» **Directions**: Pull every line holding the word "lamp" out of the data and copy it.

___ Available data ___

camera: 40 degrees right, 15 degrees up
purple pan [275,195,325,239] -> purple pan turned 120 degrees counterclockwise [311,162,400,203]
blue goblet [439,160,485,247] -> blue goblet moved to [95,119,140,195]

___
___ Available data ___

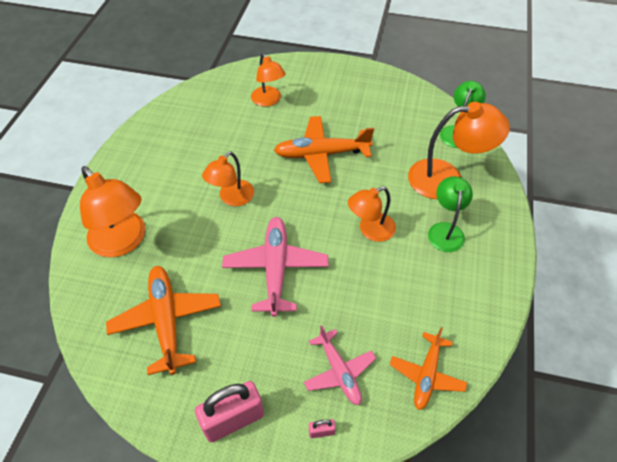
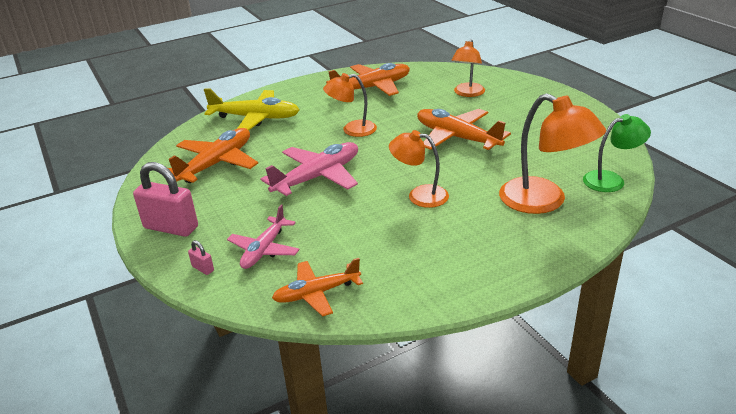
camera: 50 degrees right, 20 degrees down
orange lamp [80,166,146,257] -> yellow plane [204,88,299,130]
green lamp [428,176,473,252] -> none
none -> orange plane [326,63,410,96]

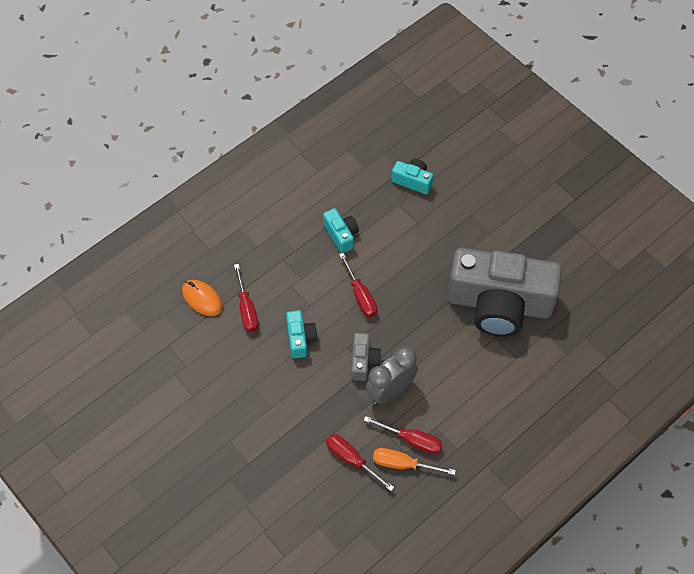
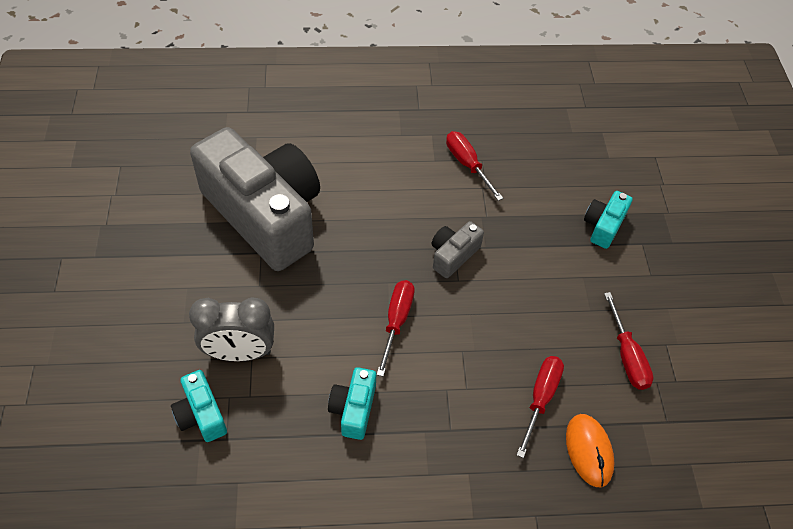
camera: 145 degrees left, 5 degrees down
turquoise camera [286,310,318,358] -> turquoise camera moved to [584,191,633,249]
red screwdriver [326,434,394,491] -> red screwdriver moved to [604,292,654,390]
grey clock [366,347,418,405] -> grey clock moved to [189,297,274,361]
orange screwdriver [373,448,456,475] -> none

___
___ Available data ___

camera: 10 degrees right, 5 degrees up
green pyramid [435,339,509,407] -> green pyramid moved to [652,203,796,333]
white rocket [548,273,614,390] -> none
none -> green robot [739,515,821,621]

___

» **Output**:
orange lamp [80,166,146,257] -> yellow plane [204,88,299,130]
green lamp [428,176,473,252] -> none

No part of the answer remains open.